Once the images are removed, set down everything else in the listing below exactly.

• **Excerpted data**:
────

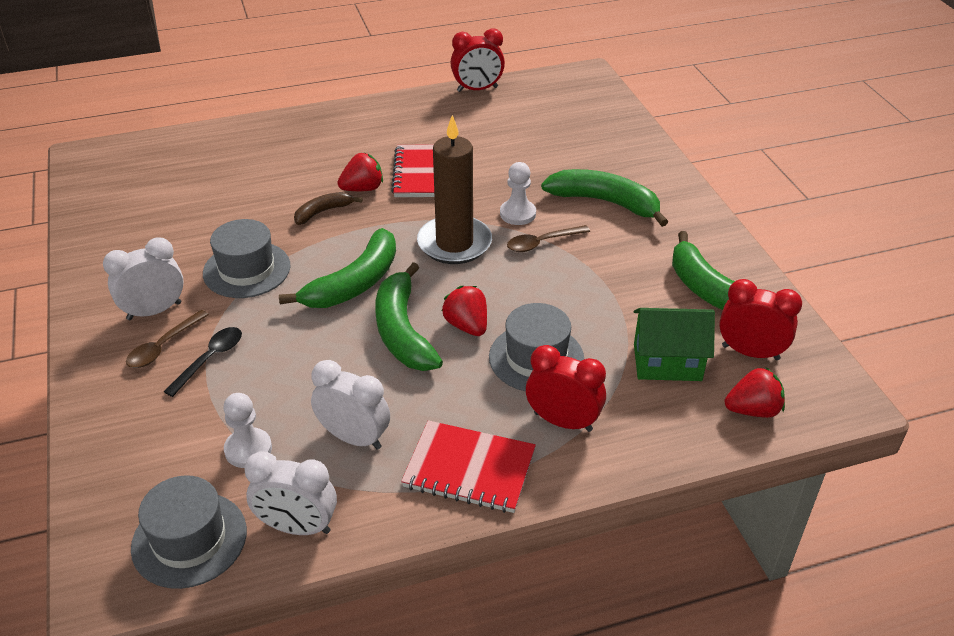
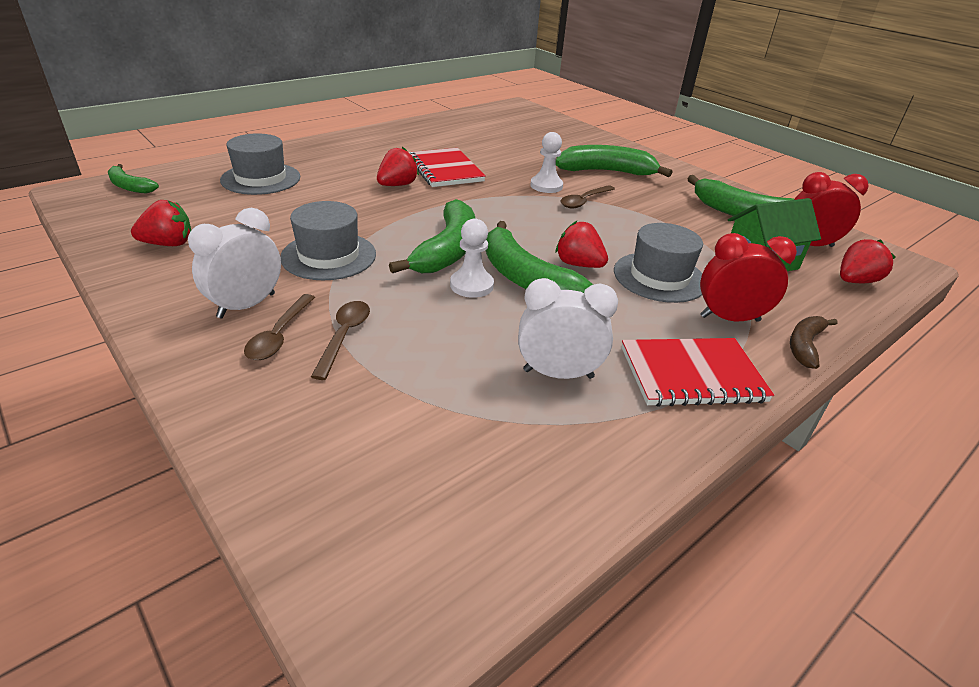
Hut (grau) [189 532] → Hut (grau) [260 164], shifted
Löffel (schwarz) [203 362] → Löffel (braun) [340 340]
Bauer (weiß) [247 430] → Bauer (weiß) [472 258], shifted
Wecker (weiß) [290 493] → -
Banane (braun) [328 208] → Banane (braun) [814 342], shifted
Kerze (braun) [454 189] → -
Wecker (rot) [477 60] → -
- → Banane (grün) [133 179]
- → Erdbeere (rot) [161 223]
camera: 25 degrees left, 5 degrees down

────

• **Exercise output**:
Hut (grau) [189 532] → Hut (grau) [260 164], shifted
Löffel (schwarz) [203 362] → Löffel (braun) [340 340]
Bauer (weiß) [247 430] → Bauer (weiß) [472 258], shifted
Wecker (weiß) [290 493] → -
Banane (braun) [328 208] → Banane (braun) [814 342], shifted
Kerze (braun) [454 189] → -
Wecker (rot) [477 60] → -
- → Banane (grün) [133 179]
- → Erdbeere (rot) [161 223]
camera: 25 degrees left, 5 degrees down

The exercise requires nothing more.